# Exercise prompt
Set down exactly the lines below, starting at the one that contains "blue marker: [269,117,342,159]" and ending at the one that contains "green marker: [67,329,215,364]", with both of those lines included and nothing else.

[Source records]
........
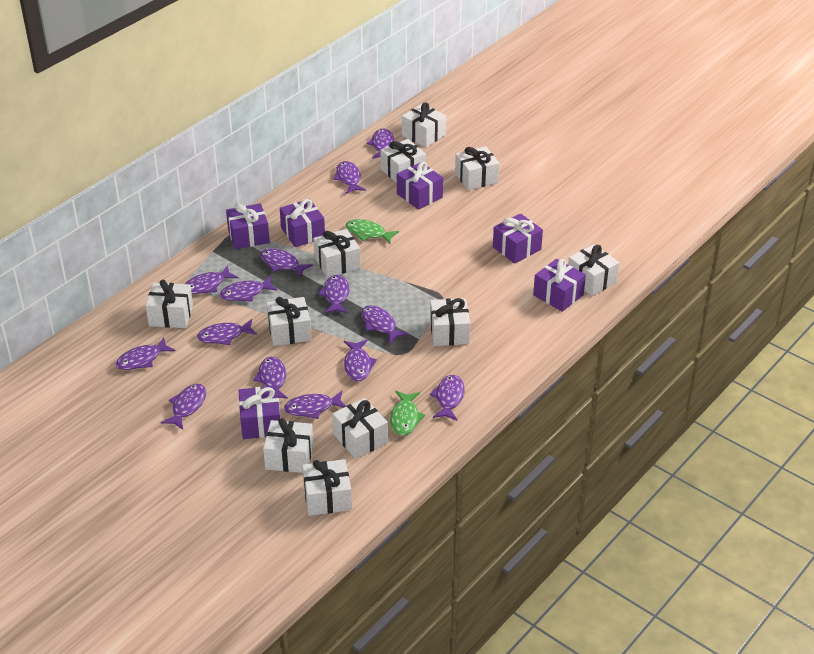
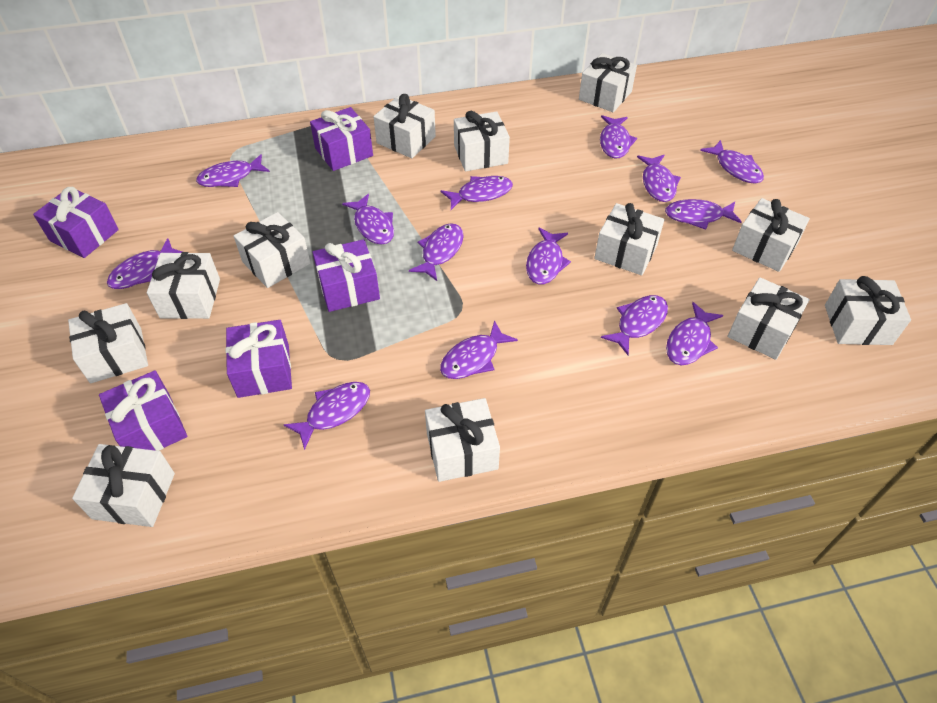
green fish: [345,219,399,244] [390,391,425,436] = 2 -> none = 0
purple gift: [226,203,270,249] [238,386,281,439] [280,199,325,247] [397,162,443,210] [493,213,543,264] [533,259,586,312] = 6 -> [33,187,119,258] [99,370,187,451] [226,320,292,398] [310,107,373,171] [312,239,380,312] = 5
white gift: [145,280,193,328] [263,418,314,473] [266,297,311,346] [302,459,352,516] [313,229,361,278] [332,398,388,459] [380,139,426,183] [402,102,446,148] [430,298,470,346] [455,146,500,191] [568,244,619,296] = 11 -> [68,303,148,383] [72,444,175,527] [147,252,220,319] [234,212,310,288] [373,94,436,158] [425,398,500,482] [454,111,510,171] [579,53,637,112] [594,203,664,275] [728,277,810,360] [732,198,810,272] [825,276,911,345] = 12

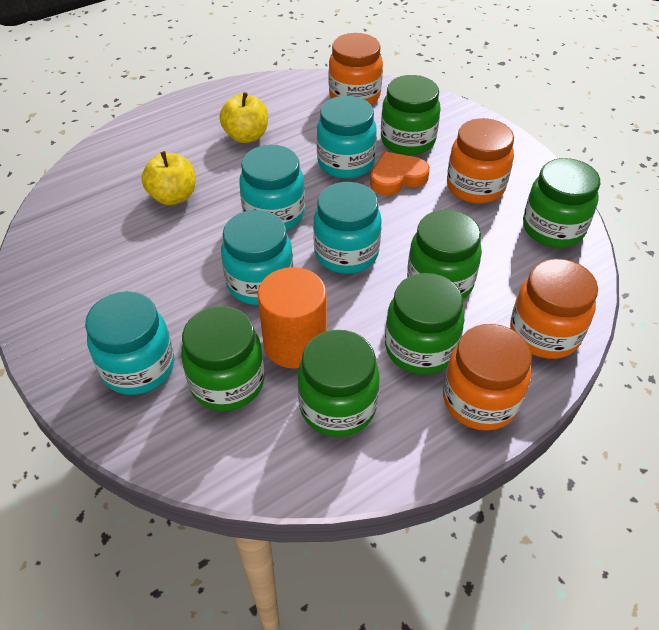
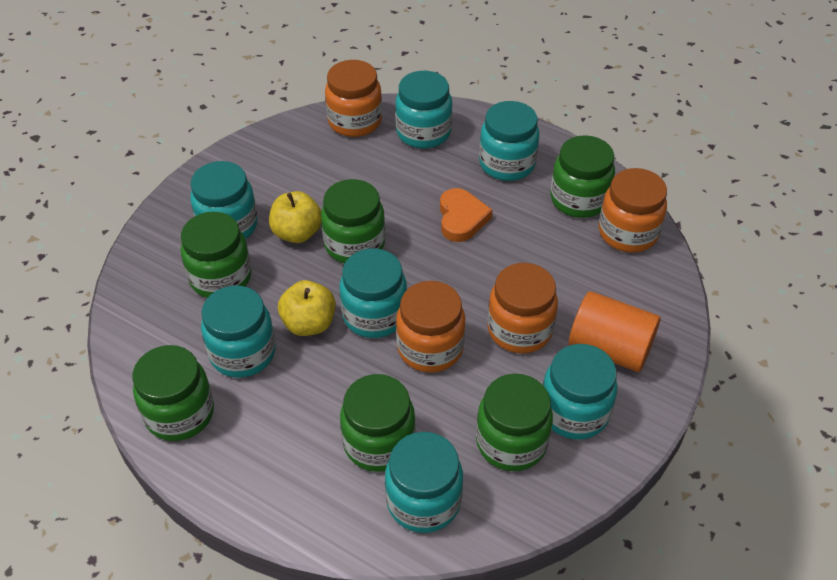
turquoise jar: [85,291,175,395] [221,210,293,305] [239,145,305,230] [313,182,382,274] [317,96,377,178] = 5 -> [190,161,258,239] [201,286,276,378] [339,248,407,338] [385,432,463,533] [395,71,452,149] [479,101,539,181] [543,344,618,440] = 7

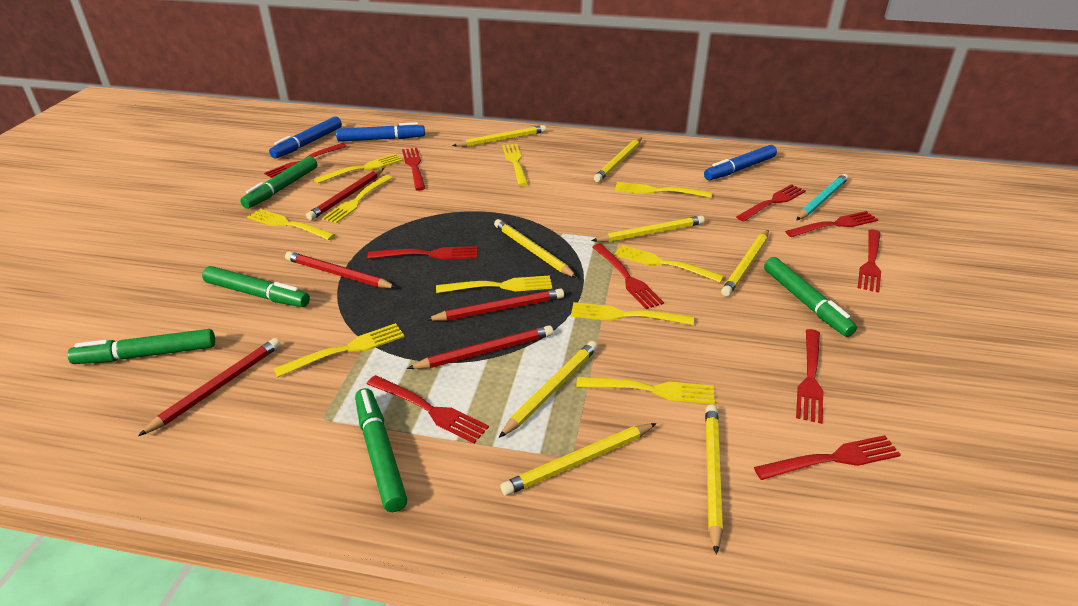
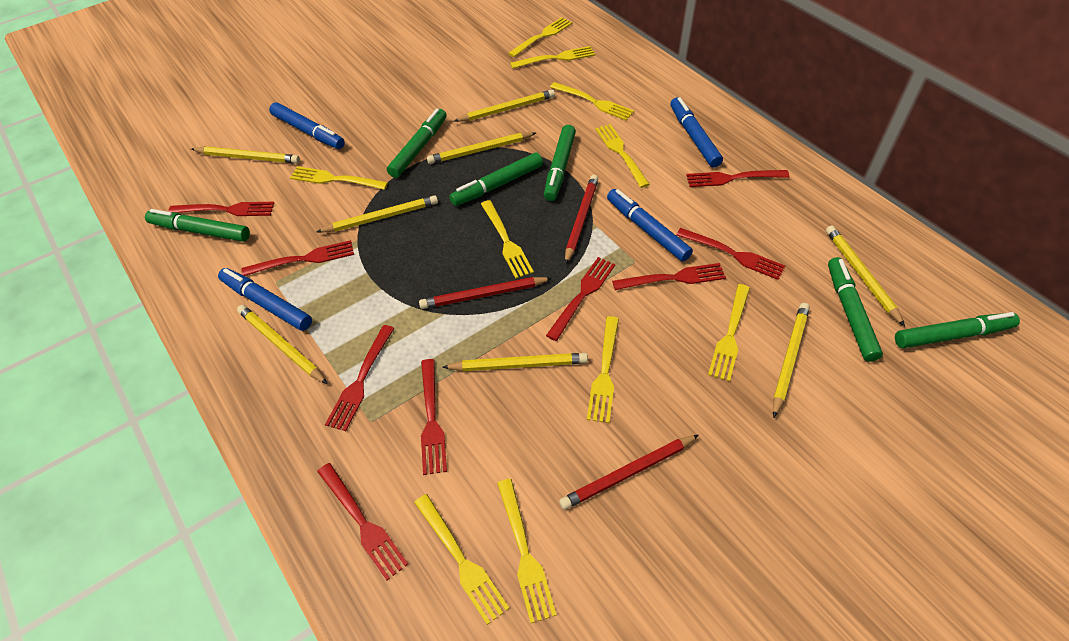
blue marker: [269,117,342,159] [336,122,425,142] [704,145,777,180] = 3 -> [218,268,312,331] [269,102,345,149] [607,189,693,262] [670,97,723,167] = 4
green marker: [67,329,215,364] [202,266,310,307] [240,156,317,209] [355,388,407,512] [764,257,857,337] = 5 -> [145,209,250,242] [387,109,447,178] [449,153,543,206] [544,125,576,201] [828,257,883,362] [895,312,1020,348] = 6
red fork: [264,143,347,178] [367,246,477,260] [367,375,489,444] [402,148,426,191] [592,244,664,309] [736,184,806,222] [754,435,901,480] [785,211,878,237] [796,329,823,424] [858,230,881,293] = 10 -> [168,202,274,216] [241,240,354,276] [317,463,408,581] [325,325,395,431] [421,359,447,475] [546,257,615,341] [612,263,726,290] [676,228,785,280] [686,170,790,187] = 9
red pencil: [138,338,281,436] [285,251,397,288] [306,168,384,220] [407,325,553,369] [426,288,564,321] = 5 -> [419,277,552,309] [559,435,699,510] [565,175,598,265] = 3
turquoise pencil: [796,174,848,220] = 1 -> none = 0

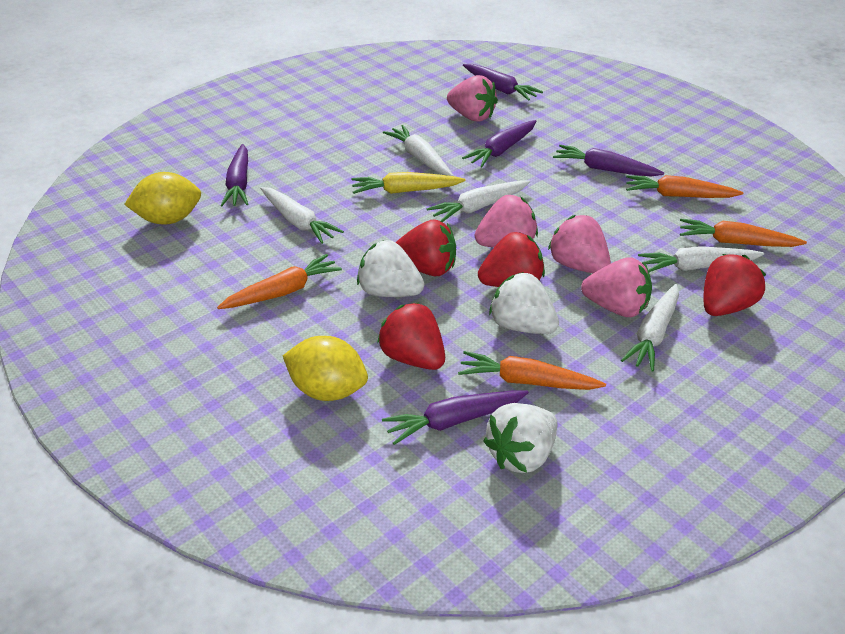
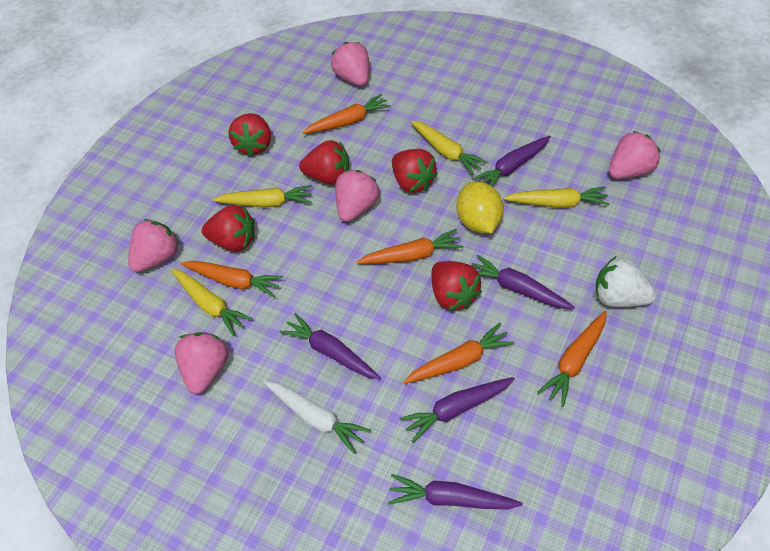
orange carrot: [217,254,342,309] [458,351,606,390] [626,175,744,198] [680,219,807,247] = 4 -> [181,261,283,297] [302,94,391,134] [357,229,464,264] [403,323,514,384] [538,311,607,407] = 5
pink strawberry: [447,75,498,122] [475,195,538,247] [548,215,611,273] [581,257,652,317] = 4 -> [128,219,180,272] [175,332,228,394] [331,42,369,86] [335,170,379,222] [609,131,660,179] = 5
red strawberry: [377,302,445,370] [396,219,456,276] [478,232,545,287] [703,254,766,316] = 4 -> [202,205,254,252] [228,113,271,157] [299,140,349,185] [392,149,438,193] [432,261,482,310] = 5
white carrot: [260,187,344,244] [383,125,453,176] [427,180,530,222] [621,284,679,372] [638,246,764,272] = 5 -> [264,381,371,454] = 1
white strawberry: [357,240,425,297] [483,403,557,473] [489,272,559,334] = 3 -> [595,256,656,307] = 1
yellow carrot: [351,172,466,194] = 1 -> [171,269,253,337] [212,185,312,207] [410,120,488,175] [503,186,610,208] = 4
yellow lemon: [124,172,201,225] [283,336,368,401] = 2 -> [457,181,504,233] = 1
........
# Answer to this problem
blue marker: [269,117,342,159] [336,122,425,142] [704,145,777,180] = 3 -> [218,268,312,331] [269,102,345,149] [607,189,693,262] [670,97,723,167] = 4
green marker: [67,329,215,364] [202,266,310,307] [240,156,317,209] [355,388,407,512] [764,257,857,337] = 5 -> [145,209,250,242] [387,109,447,178] [449,153,543,206] [544,125,576,201] [828,257,883,362] [895,312,1020,348] = 6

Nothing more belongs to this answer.